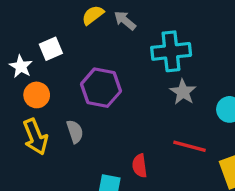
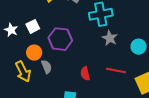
white square: (51, 49) -> (33, 26), moved
orange circle: (37, 95) -> (34, 53), moved
red semicircle: (140, 166) -> (85, 74), moved

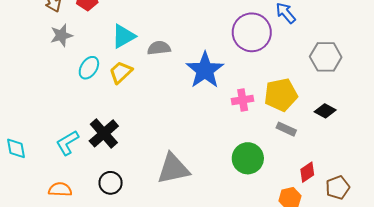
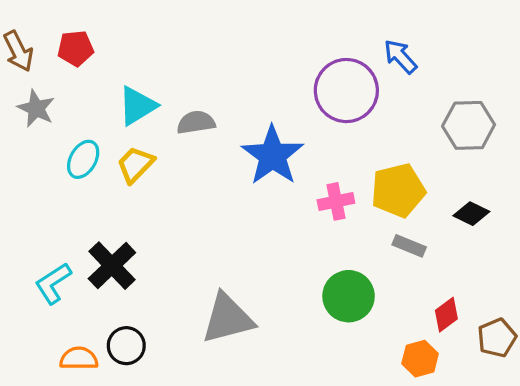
gray star: (61, 35) -> (36, 108), turned -30
orange semicircle: (60, 189) -> (79, 358), moved

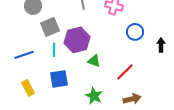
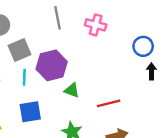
blue circle: (135, 32) -> (143, 46), moved
red line: (125, 72) -> (109, 103), turned 30

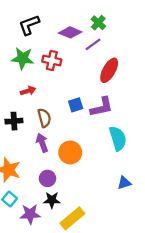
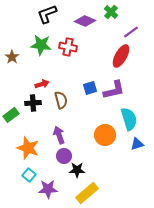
purple line: (93, 44) -> (131, 32), moved
red arrow: (28, 91) -> (42, 84), moved
purple arrow: (42, 143) -> (59, 135), moved
orange circle: (70, 152) -> (105, 135), moved
blue triangle: (124, 183) -> (137, 144), moved
black star: (52, 200) -> (77, 170), moved

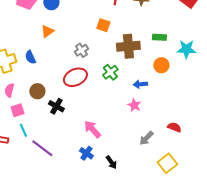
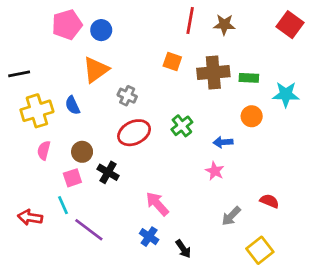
orange triangle: (47, 31) -> (96, 70), size x1.5
brown cross: (128, 46) -> (213, 72), moved
gray cross: (81, 50) -> (127, 96), moved, turned -32
pink square: (17, 110) -> (72, 178), moved

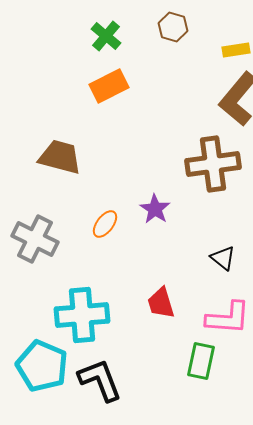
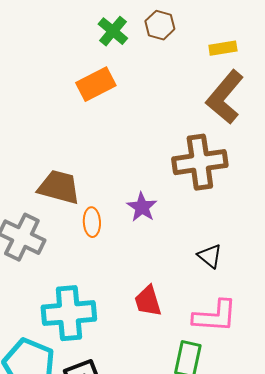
green cross: (106, 36) -> (113, 31), moved
brown trapezoid: (60, 157) -> (59, 187), moved
orange ellipse: (105, 224) -> (92, 222), turned -40

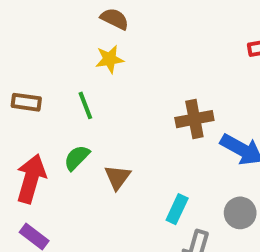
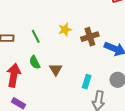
yellow star: (110, 59) -> (65, 29), moved
green semicircle: (77, 158) -> (35, 62), turned -64

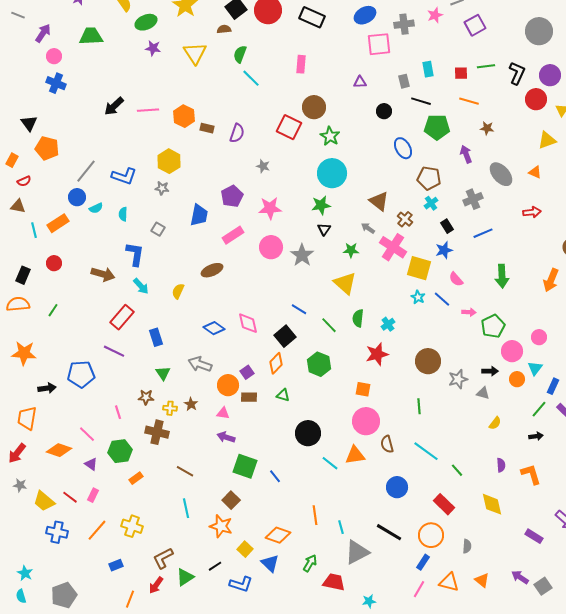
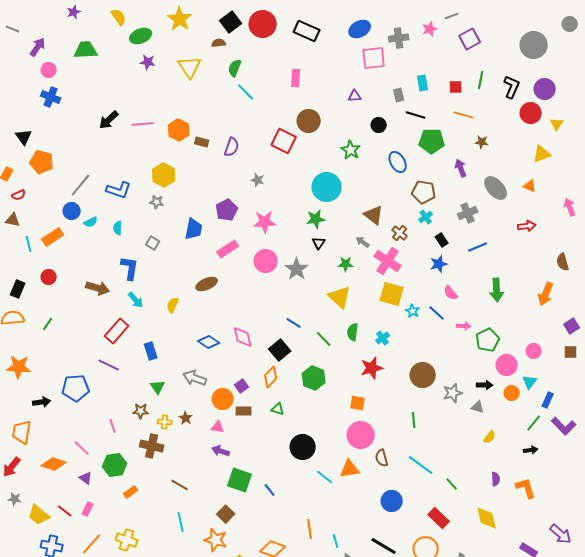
green line: (486, 66) -> (481, 80), turned -72
green star: (330, 136) -> (351, 150), moved
yellow square: (419, 268) -> (392, 294), moved

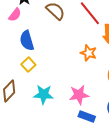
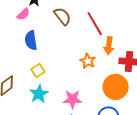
yellow square: (28, 65) -> (38, 71), moved
cyan star: (44, 94) -> (39, 94), turned 30

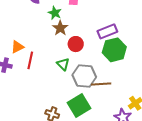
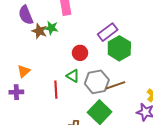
brown star: (60, 28) -> (39, 31), moved
red line: (30, 60) -> (56, 90), moved

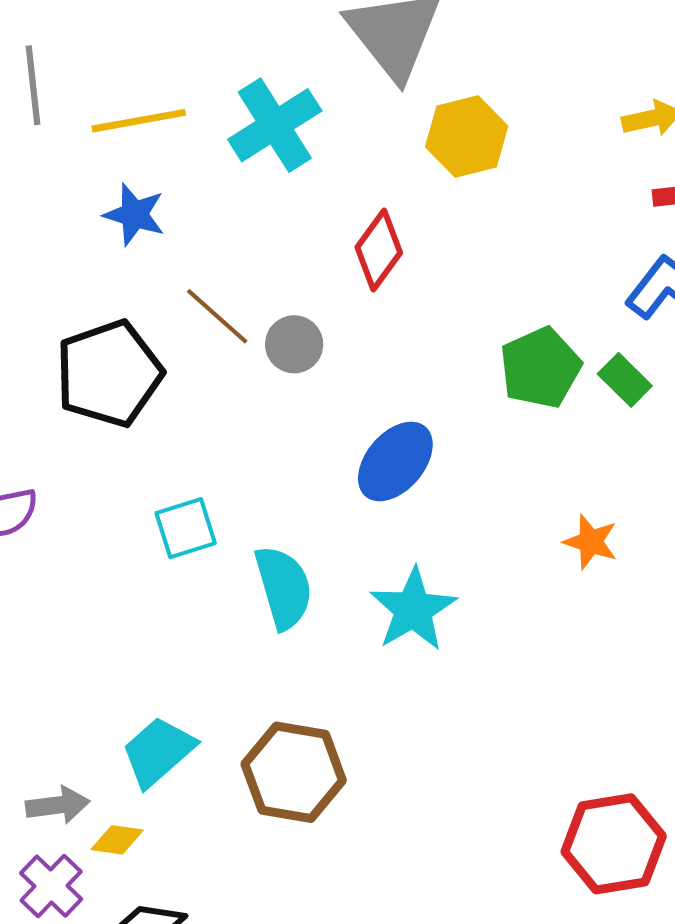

——————————

Within the listing above, print exactly the stretch beginning at the line that contains "pink square: (17, 110) -> (72, 178), moved" and finishing at the line that contains "green star: (330, 136) -> (351, 150), moved", ends kept, pictures left out, and nothing more.

_OUTPUT FOR THIS TASK_.
pink square: (17, 110) -> (72, 178), moved

green cross: (106, 36) -> (113, 31), moved
brown trapezoid: (60, 157) -> (59, 187), moved
orange ellipse: (105, 224) -> (92, 222), turned -40

yellow star: (110, 59) -> (65, 29), moved
green semicircle: (77, 158) -> (35, 62), turned -64

green line: (486, 66) -> (481, 80), turned -72
green star: (330, 136) -> (351, 150), moved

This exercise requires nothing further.